== EXERCISE REQUIREMENTS ==
Nothing but the lines below from the one holding "purple rectangle: (44, 39) -> (22, 32), moved" up to and including the one holding "green semicircle: (37, 16)" should be copied, exactly and without pictures.

Records drawn from a dataset

____________________

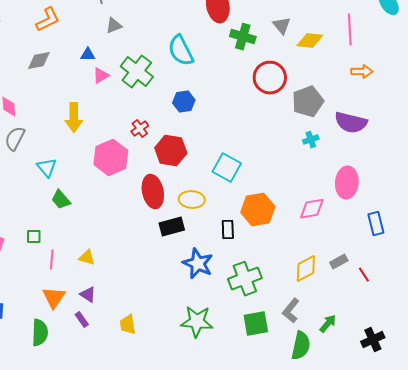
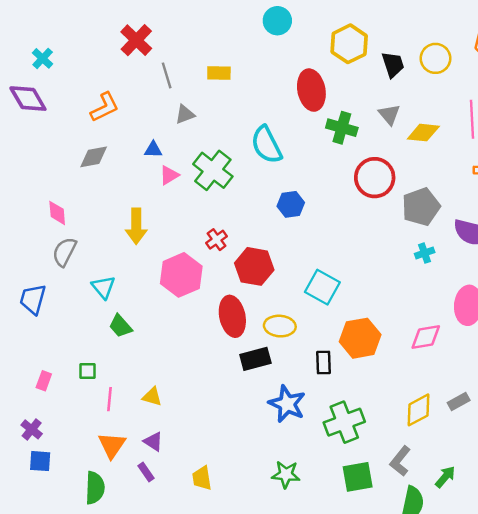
blue hexagon: (184, 102) -> (291, 204), moved
green star: (197, 322) -> (286, 474), size x0.7

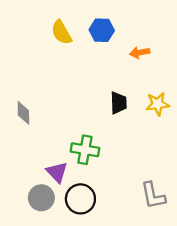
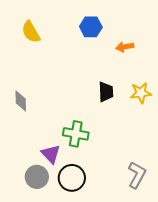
yellow semicircle: (61, 32) -> (31, 32), moved
gray L-shape: (153, 196) -> (137, 175), turned -140

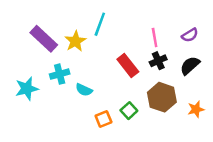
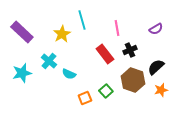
cyan line: (100, 24) -> (82, 20), turned -36
pink line: (155, 38) -> (117, 28), moved
purple rectangle: (44, 39) -> (22, 32), moved
black semicircle: (190, 66) -> (156, 67), moved
cyan cross: (60, 74) -> (49, 61), turned -35

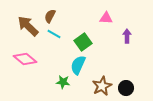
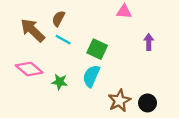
pink triangle: (106, 18) -> (124, 12), moved
green square: (83, 42) -> (97, 49), turned -30
green star: (63, 82) -> (60, 82), moved

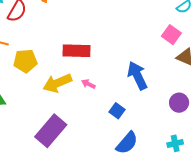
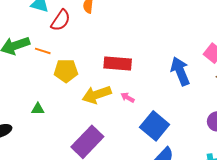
blue arrow: (137, 76) -> (180, 71), moved
blue square: (117, 111) -> (155, 126), size x1.8

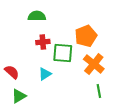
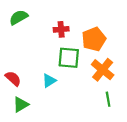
green semicircle: (37, 16) -> (19, 17), moved, turned -30
red cross: (43, 42) -> (61, 29), moved

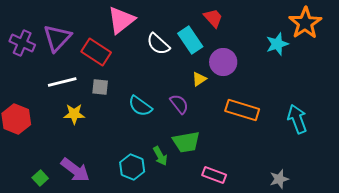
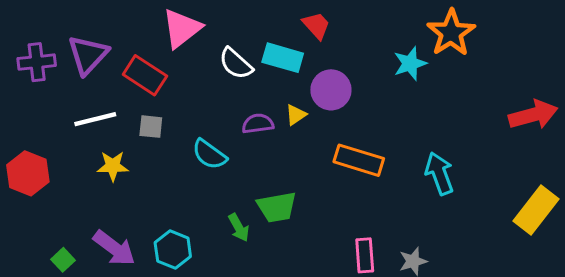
cyan rectangle: (190, 40) -> (283, 58), turned -40
purple cross: (22, 43) -> (37, 62), turned -30
purple semicircle: (179, 104) -> (258, 124), moved, turned -60
cyan hexagon: (132, 167) -> (173, 250), moved
pink rectangle: (214, 175) -> (365, 255), moved, turned 65

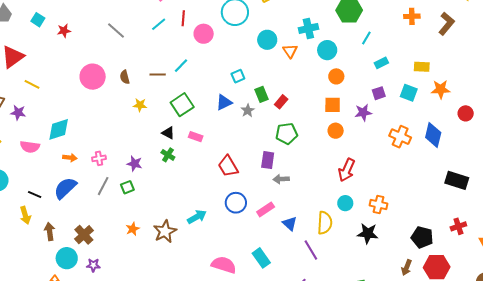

____________________

== PROBLEM SOLUTION ==
purple rectangle: (44, 39) -> (22, 32), moved
black semicircle: (190, 66) -> (156, 67), moved
cyan cross: (60, 74) -> (49, 61), turned -35

pink triangle: (106, 18) -> (124, 12), moved
green square: (83, 42) -> (97, 49), turned -30
green star: (63, 82) -> (60, 82), moved

blue arrow: (137, 76) -> (180, 71), moved
blue square: (117, 111) -> (155, 126), size x1.8

green semicircle: (37, 16) -> (19, 17), moved, turned -30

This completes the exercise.